*** Begin section ***

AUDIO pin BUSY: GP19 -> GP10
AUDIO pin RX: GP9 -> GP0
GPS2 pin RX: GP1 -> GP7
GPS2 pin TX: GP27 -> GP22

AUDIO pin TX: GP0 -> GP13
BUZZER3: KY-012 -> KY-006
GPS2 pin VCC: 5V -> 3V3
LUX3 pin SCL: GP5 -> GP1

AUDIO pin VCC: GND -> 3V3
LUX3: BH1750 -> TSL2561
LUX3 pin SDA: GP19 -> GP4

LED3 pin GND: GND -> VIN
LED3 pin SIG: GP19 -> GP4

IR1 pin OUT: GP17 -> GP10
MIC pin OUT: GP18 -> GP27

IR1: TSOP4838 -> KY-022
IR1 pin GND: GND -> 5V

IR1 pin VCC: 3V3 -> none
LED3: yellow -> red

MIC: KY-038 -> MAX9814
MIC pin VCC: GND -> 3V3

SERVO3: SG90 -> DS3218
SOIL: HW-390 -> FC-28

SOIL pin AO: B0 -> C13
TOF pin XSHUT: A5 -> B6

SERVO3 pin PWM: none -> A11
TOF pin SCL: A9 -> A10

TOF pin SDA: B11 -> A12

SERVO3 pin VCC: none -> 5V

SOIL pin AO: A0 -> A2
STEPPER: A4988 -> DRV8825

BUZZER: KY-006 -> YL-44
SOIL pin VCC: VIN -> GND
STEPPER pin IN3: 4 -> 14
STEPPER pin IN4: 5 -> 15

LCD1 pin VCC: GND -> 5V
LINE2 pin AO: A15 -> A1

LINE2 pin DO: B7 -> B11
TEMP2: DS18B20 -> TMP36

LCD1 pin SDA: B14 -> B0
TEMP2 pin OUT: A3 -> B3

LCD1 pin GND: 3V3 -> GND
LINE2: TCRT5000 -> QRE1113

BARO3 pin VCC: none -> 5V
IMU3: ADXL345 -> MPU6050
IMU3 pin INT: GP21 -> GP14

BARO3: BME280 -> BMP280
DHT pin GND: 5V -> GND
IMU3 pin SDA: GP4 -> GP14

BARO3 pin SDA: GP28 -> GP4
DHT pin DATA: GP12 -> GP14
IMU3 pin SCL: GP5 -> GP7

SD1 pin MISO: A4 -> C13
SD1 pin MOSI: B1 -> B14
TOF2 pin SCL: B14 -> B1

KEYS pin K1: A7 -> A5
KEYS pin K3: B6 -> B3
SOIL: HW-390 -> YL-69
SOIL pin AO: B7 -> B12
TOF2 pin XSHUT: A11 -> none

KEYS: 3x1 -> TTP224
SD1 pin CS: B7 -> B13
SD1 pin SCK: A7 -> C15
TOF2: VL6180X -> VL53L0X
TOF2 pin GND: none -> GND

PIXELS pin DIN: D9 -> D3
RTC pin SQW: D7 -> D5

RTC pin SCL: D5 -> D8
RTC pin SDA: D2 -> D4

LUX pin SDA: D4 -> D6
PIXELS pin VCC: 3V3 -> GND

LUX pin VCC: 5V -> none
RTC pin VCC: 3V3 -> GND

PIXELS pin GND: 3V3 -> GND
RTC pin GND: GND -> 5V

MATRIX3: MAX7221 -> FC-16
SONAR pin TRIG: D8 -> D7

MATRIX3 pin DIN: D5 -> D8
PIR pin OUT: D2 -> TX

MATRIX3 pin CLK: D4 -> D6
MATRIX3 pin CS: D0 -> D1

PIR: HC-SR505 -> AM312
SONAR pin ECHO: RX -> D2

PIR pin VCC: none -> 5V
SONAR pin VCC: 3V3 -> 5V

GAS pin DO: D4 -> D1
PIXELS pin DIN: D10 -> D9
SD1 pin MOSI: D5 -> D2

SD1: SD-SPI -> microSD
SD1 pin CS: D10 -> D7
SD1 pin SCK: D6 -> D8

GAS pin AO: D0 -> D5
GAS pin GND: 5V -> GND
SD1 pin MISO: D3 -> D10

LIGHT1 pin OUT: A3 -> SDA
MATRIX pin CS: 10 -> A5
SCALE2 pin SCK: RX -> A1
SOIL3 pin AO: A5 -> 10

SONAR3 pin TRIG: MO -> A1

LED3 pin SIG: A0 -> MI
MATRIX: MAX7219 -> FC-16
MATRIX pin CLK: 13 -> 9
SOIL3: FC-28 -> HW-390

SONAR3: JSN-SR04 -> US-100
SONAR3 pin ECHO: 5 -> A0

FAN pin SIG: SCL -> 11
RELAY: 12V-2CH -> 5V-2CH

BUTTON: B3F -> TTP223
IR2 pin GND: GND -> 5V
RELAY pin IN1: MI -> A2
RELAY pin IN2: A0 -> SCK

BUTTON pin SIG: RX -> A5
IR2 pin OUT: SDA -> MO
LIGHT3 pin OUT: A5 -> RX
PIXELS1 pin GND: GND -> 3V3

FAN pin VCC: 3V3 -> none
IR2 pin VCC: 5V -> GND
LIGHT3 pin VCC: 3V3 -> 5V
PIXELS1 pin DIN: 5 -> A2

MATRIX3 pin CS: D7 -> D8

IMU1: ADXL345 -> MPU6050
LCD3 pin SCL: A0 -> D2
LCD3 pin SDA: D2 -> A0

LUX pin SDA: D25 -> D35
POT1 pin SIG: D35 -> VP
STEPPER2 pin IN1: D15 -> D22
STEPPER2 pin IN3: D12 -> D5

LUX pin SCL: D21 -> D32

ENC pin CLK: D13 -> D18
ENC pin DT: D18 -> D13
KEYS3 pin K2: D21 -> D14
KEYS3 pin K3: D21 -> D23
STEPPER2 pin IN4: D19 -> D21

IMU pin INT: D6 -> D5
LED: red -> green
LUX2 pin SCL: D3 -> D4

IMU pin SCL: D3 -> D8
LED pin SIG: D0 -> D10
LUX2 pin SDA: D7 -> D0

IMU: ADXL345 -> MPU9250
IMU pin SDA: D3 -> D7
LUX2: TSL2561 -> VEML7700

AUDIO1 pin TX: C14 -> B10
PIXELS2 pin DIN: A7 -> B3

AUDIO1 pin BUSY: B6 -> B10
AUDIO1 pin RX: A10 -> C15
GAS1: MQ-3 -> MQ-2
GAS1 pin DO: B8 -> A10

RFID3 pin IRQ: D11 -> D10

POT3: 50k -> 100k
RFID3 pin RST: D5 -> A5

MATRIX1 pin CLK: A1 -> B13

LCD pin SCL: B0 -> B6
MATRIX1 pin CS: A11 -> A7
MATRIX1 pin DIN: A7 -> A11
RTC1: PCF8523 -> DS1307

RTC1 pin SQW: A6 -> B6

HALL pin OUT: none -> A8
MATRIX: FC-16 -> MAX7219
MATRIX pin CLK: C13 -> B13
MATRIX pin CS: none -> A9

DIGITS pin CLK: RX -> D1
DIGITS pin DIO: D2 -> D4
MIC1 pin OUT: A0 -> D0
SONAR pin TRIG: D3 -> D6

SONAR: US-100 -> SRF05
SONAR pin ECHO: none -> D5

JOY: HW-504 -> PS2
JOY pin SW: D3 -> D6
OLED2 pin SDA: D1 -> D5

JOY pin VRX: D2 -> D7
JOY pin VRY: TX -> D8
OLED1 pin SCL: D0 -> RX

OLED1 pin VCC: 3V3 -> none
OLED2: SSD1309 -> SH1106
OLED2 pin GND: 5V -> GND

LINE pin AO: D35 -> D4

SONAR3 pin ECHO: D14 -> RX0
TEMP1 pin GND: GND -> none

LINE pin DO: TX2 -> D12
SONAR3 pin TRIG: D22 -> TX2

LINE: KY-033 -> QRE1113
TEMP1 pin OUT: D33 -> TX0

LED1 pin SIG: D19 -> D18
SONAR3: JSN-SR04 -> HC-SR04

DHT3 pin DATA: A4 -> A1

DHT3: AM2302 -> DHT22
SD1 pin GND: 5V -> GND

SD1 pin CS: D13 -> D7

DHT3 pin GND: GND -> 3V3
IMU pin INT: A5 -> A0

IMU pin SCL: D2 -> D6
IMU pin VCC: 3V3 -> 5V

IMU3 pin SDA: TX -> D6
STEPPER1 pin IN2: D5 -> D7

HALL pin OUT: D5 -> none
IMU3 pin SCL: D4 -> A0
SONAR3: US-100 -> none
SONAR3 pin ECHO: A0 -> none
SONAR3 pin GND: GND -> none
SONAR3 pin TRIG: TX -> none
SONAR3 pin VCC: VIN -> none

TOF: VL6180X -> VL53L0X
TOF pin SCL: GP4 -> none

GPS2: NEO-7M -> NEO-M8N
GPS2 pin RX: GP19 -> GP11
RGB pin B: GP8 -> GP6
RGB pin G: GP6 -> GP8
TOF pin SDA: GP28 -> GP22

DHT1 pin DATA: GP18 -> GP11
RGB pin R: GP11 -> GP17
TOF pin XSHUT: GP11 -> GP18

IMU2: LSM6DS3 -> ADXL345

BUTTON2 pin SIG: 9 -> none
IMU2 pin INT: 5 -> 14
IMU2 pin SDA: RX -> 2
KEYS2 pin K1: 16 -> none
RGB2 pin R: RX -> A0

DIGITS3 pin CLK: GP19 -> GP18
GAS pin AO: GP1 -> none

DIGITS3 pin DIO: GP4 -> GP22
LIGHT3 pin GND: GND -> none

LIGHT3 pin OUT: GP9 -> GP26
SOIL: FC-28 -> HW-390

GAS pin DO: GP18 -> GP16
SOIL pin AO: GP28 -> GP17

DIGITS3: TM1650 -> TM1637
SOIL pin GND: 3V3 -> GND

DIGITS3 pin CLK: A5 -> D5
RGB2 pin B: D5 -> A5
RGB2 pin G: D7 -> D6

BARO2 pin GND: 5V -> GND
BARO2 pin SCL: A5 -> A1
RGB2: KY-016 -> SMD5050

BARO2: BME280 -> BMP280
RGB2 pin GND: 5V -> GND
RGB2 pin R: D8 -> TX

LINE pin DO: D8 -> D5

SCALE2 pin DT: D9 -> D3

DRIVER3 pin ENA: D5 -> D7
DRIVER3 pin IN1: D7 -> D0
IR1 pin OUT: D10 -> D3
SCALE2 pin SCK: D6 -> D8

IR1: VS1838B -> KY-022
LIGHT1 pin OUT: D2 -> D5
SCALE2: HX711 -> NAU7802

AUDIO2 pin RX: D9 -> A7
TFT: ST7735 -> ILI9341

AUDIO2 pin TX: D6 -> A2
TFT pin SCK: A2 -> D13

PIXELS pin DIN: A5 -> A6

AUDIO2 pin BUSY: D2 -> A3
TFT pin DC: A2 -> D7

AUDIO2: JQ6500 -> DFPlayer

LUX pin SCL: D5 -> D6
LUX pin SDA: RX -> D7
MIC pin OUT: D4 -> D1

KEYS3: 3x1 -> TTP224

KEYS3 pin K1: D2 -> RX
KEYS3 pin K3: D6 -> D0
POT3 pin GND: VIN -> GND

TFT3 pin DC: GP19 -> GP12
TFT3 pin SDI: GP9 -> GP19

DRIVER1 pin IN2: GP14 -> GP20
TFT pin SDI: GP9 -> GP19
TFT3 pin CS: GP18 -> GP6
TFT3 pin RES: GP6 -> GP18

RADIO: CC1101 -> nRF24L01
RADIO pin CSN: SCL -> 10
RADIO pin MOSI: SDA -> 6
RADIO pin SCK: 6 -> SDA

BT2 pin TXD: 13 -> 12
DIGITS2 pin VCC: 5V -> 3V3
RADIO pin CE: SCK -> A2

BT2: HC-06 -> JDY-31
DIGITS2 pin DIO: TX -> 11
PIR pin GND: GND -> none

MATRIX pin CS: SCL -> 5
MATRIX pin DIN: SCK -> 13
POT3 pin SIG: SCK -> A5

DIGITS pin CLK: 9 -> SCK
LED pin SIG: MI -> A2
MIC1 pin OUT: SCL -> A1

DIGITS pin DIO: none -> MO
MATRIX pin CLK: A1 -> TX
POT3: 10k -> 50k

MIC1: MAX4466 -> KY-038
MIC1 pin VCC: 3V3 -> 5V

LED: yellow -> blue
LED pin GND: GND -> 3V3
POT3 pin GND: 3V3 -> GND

*** End section ***

> _Exercise brief_: Restate word for word the entries above, starting at the line with "SONAR3 pin VCC: VIN -> none" and ending at the line with "DIGITS3: TM1650 -> TM1637", inclusive, and no others.

> _Solution to this exercise_:
SONAR3 pin VCC: VIN -> none

TOF: VL6180X -> VL53L0X
TOF pin SCL: GP4 -> none

GPS2: NEO-7M -> NEO-M8N
GPS2 pin RX: GP19 -> GP11
RGB pin B: GP8 -> GP6
RGB pin G: GP6 -> GP8
TOF pin SDA: GP28 -> GP22

DHT1 pin DATA: GP18 -> GP11
RGB pin R: GP11 -> GP17
TOF pin XSHUT: GP11 -> GP18

IMU2: LSM6DS3 -> ADXL345

BUTTON2 pin SIG: 9 -> none
IMU2 pin INT: 5 -> 14
IMU2 pin SDA: RX -> 2
KEYS2 pin K1: 16 -> none
RGB2 pin R: RX -> A0

DIGITS3 pin CLK: GP19 -> GP18
GAS pin AO: GP1 -> none

DIGITS3 pin DIO: GP4 -> GP22
LIGHT3 pin GND: GND -> none

LIGHT3 pin OUT: GP9 -> GP26
SOIL: FC-28 -> HW-390

GAS pin DO: GP18 -> GP16
SOIL pin AO: GP28 -> GP17

DIGITS3: TM1650 -> TM1637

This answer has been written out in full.